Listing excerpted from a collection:
···

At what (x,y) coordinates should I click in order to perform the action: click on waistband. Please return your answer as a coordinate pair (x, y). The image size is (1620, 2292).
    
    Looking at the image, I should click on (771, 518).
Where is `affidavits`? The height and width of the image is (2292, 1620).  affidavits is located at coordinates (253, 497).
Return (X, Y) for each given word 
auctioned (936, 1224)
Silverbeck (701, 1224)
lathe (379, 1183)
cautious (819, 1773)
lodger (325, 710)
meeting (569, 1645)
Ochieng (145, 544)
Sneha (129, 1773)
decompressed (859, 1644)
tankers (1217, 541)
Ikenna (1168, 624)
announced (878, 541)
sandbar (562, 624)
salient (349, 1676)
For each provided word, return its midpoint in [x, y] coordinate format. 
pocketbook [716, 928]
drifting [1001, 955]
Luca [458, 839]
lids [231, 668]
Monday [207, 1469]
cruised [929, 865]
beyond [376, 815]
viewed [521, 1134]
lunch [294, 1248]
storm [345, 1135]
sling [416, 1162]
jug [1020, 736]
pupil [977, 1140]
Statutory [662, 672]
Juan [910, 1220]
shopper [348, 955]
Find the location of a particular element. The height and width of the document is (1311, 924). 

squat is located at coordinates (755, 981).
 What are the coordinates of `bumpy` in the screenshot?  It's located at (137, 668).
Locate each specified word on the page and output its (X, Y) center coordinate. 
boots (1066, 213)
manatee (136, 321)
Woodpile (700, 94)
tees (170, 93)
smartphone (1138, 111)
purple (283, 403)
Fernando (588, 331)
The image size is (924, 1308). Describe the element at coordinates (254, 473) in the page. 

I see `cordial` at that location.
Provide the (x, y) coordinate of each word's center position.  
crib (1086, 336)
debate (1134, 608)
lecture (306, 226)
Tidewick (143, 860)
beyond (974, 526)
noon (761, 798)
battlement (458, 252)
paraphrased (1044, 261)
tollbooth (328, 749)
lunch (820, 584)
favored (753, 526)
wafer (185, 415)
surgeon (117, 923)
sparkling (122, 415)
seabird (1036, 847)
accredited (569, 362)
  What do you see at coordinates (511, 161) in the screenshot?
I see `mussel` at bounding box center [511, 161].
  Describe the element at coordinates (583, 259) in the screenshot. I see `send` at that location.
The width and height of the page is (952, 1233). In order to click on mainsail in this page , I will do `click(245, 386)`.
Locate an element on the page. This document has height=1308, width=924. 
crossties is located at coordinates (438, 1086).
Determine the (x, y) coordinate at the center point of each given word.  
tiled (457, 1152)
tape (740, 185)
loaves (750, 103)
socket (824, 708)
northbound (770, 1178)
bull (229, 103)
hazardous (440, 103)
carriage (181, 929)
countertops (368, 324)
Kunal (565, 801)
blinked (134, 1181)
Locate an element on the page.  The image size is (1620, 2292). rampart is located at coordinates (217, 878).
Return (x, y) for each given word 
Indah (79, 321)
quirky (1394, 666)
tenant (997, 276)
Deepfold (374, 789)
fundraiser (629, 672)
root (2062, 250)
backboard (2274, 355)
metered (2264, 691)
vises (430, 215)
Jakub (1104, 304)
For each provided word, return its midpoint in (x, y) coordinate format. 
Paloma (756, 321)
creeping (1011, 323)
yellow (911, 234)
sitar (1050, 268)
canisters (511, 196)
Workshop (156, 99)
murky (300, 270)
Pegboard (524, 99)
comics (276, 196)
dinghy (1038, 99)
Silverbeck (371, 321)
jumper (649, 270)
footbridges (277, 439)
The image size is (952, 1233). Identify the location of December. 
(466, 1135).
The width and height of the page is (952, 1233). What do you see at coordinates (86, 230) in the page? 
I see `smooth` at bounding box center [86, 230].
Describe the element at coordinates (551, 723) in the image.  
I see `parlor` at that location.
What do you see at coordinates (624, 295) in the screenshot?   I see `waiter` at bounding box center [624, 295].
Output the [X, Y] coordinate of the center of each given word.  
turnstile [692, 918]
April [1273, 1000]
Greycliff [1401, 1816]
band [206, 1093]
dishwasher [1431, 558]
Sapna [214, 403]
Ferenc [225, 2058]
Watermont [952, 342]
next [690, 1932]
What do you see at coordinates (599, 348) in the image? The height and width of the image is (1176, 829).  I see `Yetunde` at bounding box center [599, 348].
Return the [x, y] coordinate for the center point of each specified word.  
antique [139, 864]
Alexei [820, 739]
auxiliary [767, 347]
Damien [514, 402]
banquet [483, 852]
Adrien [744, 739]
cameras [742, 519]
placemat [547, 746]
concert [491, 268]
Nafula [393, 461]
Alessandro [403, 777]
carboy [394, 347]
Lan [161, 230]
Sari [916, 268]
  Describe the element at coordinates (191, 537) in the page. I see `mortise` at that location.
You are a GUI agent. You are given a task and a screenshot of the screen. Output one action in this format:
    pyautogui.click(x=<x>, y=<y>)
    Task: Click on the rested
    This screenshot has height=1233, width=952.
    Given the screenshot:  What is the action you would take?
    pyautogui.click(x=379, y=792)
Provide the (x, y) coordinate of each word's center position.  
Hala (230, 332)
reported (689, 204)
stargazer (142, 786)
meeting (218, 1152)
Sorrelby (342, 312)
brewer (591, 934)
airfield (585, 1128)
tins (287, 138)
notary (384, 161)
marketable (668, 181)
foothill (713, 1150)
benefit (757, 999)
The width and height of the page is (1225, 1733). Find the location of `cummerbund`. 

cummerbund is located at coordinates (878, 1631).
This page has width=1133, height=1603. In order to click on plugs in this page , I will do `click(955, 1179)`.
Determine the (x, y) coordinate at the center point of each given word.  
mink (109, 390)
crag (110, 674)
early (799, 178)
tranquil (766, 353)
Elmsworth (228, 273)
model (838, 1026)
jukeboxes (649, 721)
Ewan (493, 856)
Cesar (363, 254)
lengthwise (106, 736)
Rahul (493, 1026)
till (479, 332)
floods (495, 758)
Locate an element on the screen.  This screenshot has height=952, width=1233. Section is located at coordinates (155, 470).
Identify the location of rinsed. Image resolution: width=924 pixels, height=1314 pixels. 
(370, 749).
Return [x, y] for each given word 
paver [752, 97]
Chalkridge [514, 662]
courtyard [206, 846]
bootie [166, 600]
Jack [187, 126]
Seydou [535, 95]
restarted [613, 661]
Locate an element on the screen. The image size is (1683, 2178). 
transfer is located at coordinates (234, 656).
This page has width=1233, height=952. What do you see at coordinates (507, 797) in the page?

···

__Task prompt__
Copy out everything in the listing above from the line containing "till (479, 332)" down to its end, exactly as the lines appear.

__Task answer__
till (479, 332)
floods (495, 758)
Locate an element on the screen.  This screenshot has height=952, width=1233. Section is located at coordinates (155, 470).
Identify the location of rinsed. Image resolution: width=924 pixels, height=1314 pixels. 
(370, 749).
Return [x, y] for each given word 
paver [752, 97]
Chalkridge [514, 662]
courtyard [206, 846]
bootie [166, 600]
Jack [187, 126]
Seydou [535, 95]
restarted [613, 661]
Locate an element on the screen. The image size is (1683, 2178). 
transfer is located at coordinates (234, 656).
This page has width=1233, height=952. What do you see at coordinates (507, 797) in the page?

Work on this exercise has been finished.